(Before-and-after change data)
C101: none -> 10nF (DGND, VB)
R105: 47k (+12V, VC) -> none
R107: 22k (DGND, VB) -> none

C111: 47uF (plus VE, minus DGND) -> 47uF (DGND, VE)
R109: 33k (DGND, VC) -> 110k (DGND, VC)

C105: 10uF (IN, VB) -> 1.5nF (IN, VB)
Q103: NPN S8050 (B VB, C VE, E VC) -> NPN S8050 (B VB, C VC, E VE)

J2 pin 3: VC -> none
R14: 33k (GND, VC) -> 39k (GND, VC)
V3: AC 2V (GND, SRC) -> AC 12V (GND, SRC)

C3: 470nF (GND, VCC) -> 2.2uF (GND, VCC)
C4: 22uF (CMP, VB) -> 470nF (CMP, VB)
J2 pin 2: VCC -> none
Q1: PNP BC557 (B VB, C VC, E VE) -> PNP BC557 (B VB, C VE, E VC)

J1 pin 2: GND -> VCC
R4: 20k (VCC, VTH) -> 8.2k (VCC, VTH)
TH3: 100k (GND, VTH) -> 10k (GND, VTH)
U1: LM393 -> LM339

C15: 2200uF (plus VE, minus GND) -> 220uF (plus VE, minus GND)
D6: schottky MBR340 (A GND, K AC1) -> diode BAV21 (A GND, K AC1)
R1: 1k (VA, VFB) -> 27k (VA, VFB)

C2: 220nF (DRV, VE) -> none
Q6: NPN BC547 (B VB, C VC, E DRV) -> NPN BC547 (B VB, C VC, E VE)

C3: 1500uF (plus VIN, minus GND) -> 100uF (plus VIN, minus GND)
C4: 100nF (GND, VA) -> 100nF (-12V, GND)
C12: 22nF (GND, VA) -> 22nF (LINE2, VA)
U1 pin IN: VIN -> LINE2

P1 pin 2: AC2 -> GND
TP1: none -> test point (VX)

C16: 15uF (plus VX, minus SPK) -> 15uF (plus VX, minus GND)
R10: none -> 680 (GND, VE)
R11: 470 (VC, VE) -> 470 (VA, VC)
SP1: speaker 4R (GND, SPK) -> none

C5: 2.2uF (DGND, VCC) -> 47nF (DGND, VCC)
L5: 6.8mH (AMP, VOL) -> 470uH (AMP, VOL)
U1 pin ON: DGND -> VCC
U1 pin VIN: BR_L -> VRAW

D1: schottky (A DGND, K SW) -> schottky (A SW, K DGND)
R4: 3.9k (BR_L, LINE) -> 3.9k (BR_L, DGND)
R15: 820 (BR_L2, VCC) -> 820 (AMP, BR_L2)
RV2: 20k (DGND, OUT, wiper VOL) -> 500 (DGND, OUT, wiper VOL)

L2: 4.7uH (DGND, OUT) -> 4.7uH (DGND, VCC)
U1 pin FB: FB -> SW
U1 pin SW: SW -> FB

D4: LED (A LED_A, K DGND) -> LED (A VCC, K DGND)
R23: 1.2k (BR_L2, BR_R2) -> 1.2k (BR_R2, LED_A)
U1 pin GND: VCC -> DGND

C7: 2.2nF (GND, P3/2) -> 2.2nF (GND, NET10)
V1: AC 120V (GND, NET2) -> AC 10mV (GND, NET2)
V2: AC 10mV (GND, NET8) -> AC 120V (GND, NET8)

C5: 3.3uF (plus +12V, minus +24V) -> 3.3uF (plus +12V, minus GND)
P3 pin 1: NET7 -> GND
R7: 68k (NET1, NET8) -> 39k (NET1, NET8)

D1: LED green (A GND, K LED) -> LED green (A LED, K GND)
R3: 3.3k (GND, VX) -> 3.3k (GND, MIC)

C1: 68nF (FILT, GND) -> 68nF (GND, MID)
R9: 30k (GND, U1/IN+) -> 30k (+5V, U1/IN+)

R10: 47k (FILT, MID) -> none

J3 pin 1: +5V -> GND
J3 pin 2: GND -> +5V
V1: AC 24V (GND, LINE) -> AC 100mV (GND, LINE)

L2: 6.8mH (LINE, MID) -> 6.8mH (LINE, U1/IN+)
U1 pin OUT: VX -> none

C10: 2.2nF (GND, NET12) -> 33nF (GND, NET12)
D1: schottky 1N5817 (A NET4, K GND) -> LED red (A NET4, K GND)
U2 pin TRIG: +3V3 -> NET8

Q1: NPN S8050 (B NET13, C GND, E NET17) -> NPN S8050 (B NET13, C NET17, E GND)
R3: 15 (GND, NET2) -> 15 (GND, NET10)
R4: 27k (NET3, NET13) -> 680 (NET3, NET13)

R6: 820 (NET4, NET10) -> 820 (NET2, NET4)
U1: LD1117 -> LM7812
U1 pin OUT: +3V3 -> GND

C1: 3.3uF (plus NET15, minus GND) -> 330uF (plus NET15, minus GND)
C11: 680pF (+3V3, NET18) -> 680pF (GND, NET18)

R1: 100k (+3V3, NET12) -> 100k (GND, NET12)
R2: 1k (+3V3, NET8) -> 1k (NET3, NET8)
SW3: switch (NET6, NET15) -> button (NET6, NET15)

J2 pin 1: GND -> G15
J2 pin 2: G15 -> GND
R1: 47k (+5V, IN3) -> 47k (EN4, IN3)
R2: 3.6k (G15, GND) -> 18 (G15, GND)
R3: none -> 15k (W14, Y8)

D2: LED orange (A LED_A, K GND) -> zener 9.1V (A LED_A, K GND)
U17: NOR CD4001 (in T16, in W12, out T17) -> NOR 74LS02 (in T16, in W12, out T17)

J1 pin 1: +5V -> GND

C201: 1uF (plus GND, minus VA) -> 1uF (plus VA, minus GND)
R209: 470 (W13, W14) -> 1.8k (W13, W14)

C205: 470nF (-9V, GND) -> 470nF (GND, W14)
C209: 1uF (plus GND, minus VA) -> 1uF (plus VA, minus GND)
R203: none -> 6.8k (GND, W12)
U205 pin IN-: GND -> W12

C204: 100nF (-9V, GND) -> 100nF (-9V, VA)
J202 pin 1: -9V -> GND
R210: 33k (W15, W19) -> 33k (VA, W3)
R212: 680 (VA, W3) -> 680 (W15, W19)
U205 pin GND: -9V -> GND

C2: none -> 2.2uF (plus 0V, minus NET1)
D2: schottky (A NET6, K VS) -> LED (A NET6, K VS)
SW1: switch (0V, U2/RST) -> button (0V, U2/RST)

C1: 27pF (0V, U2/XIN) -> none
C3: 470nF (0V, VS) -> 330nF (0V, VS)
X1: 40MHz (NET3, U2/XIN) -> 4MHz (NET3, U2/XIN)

WHAT NEEDS TO BE DONE: Output all of the records above unchanged.

RESULT:
C101: none -> 10nF (DGND, VB)
R105: 47k (+12V, VC) -> none
R107: 22k (DGND, VB) -> none

C111: 47uF (plus VE, minus DGND) -> 47uF (DGND, VE)
R109: 33k (DGND, VC) -> 110k (DGND, VC)

C105: 10uF (IN, VB) -> 1.5nF (IN, VB)
Q103: NPN S8050 (B VB, C VE, E VC) -> NPN S8050 (B VB, C VC, E VE)

J2 pin 3: VC -> none
R14: 33k (GND, VC) -> 39k (GND, VC)
V3: AC 2V (GND, SRC) -> AC 12V (GND, SRC)

C3: 470nF (GND, VCC) -> 2.2uF (GND, VCC)
C4: 22uF (CMP, VB) -> 470nF (CMP, VB)
J2 pin 2: VCC -> none
Q1: PNP BC557 (B VB, C VC, E VE) -> PNP BC557 (B VB, C VE, E VC)

J1 pin 2: GND -> VCC
R4: 20k (VCC, VTH) -> 8.2k (VCC, VTH)
TH3: 100k (GND, VTH) -> 10k (GND, VTH)
U1: LM393 -> LM339

C15: 2200uF (plus VE, minus GND) -> 220uF (plus VE, minus GND)
D6: schottky MBR340 (A GND, K AC1) -> diode BAV21 (A GND, K AC1)
R1: 1k (VA, VFB) -> 27k (VA, VFB)

C2: 220nF (DRV, VE) -> none
Q6: NPN BC547 (B VB, C VC, E DRV) -> NPN BC547 (B VB, C VC, E VE)

C3: 1500uF (plus VIN, minus GND) -> 100uF (plus VIN, minus GND)
C4: 100nF (GND, VA) -> 100nF (-12V, GND)
C12: 22nF (GND, VA) -> 22nF (LINE2, VA)
U1 pin IN: VIN -> LINE2

P1 pin 2: AC2 -> GND
TP1: none -> test point (VX)

C16: 15uF (plus VX, minus SPK) -> 15uF (plus VX, minus GND)
R10: none -> 680 (GND, VE)
R11: 470 (VC, VE) -> 470 (VA, VC)
SP1: speaker 4R (GND, SPK) -> none

C5: 2.2uF (DGND, VCC) -> 47nF (DGND, VCC)
L5: 6.8mH (AMP, VOL) -> 470uH (AMP, VOL)
U1 pin ON: DGND -> VCC
U1 pin VIN: BR_L -> VRAW

D1: schottky (A DGND, K SW) -> schottky (A SW, K DGND)
R4: 3.9k (BR_L, LINE) -> 3.9k (BR_L, DGND)
R15: 820 (BR_L2, VCC) -> 820 (AMP, BR_L2)
RV2: 20k (DGND, OUT, wiper VOL) -> 500 (DGND, OUT, wiper VOL)

L2: 4.7uH (DGND, OUT) -> 4.7uH (DGND, VCC)
U1 pin FB: FB -> SW
U1 pin SW: SW -> FB

D4: LED (A LED_A, K DGND) -> LED (A VCC, K DGND)
R23: 1.2k (BR_L2, BR_R2) -> 1.2k (BR_R2, LED_A)
U1 pin GND: VCC -> DGND

C7: 2.2nF (GND, P3/2) -> 2.2nF (GND, NET10)
V1: AC 120V (GND, NET2) -> AC 10mV (GND, NET2)
V2: AC 10mV (GND, NET8) -> AC 120V (GND, NET8)

C5: 3.3uF (plus +12V, minus +24V) -> 3.3uF (plus +12V, minus GND)
P3 pin 1: NET7 -> GND
R7: 68k (NET1, NET8) -> 39k (NET1, NET8)

D1: LED green (A GND, K LED) -> LED green (A LED, K GND)
R3: 3.3k (GND, VX) -> 3.3k (GND, MIC)

C1: 68nF (FILT, GND) -> 68nF (GND, MID)
R9: 30k (GND, U1/IN+) -> 30k (+5V, U1/IN+)

R10: 47k (FILT, MID) -> none

J3 pin 1: +5V -> GND
J3 pin 2: GND -> +5V
V1: AC 24V (GND, LINE) -> AC 100mV (GND, LINE)

L2: 6.8mH (LINE, MID) -> 6.8mH (LINE, U1/IN+)
U1 pin OUT: VX -> none

C10: 2.2nF (GND, NET12) -> 33nF (GND, NET12)
D1: schottky 1N5817 (A NET4, K GND) -> LED red (A NET4, K GND)
U2 pin TRIG: +3V3 -> NET8

Q1: NPN S8050 (B NET13, C GND, E NET17) -> NPN S8050 (B NET13, C NET17, E GND)
R3: 15 (GND, NET2) -> 15 (GND, NET10)
R4: 27k (NET3, NET13) -> 680 (NET3, NET13)

R6: 820 (NET4, NET10) -> 820 (NET2, NET4)
U1: LD1117 -> LM7812
U1 pin OUT: +3V3 -> GND

C1: 3.3uF (plus NET15, minus GND) -> 330uF (plus NET15, minus GND)
C11: 680pF (+3V3, NET18) -> 680pF (GND, NET18)

R1: 100k (+3V3, NET12) -> 100k (GND, NET12)
R2: 1k (+3V3, NET8) -> 1k (NET3, NET8)
SW3: switch (NET6, NET15) -> button (NET6, NET15)

J2 pin 1: GND -> G15
J2 pin 2: G15 -> GND
R1: 47k (+5V, IN3) -> 47k (EN4, IN3)
R2: 3.6k (G15, GND) -> 18 (G15, GND)
R3: none -> 15k (W14, Y8)

D2: LED orange (A LED_A, K GND) -> zener 9.1V (A LED_A, K GND)
U17: NOR CD4001 (in T16, in W12, out T17) -> NOR 74LS02 (in T16, in W12, out T17)

J1 pin 1: +5V -> GND

C201: 1uF (plus GND, minus VA) -> 1uF (plus VA, minus GND)
R209: 470 (W13, W14) -> 1.8k (W13, W14)

C205: 470nF (-9V, GND) -> 470nF (GND, W14)
C209: 1uF (plus GND, minus VA) -> 1uF (plus VA, minus GND)
R203: none -> 6.8k (GND, W12)
U205 pin IN-: GND -> W12

C204: 100nF (-9V, GND) -> 100nF (-9V, VA)
J202 pin 1: -9V -> GND
R210: 33k (W15, W19) -> 33k (VA, W3)
R212: 680 (VA, W3) -> 680 (W15, W19)
U205 pin GND: -9V -> GND

C2: none -> 2.2uF (plus 0V, minus NET1)
D2: schottky (A NET6, K VS) -> LED (A NET6, K VS)
SW1: switch (0V, U2/RST) -> button (0V, U2/RST)

C1: 27pF (0V, U2/XIN) -> none
C3: 470nF (0V, VS) -> 330nF (0V, VS)
X1: 40MHz (NET3, U2/XIN) -> 4MHz (NET3, U2/XIN)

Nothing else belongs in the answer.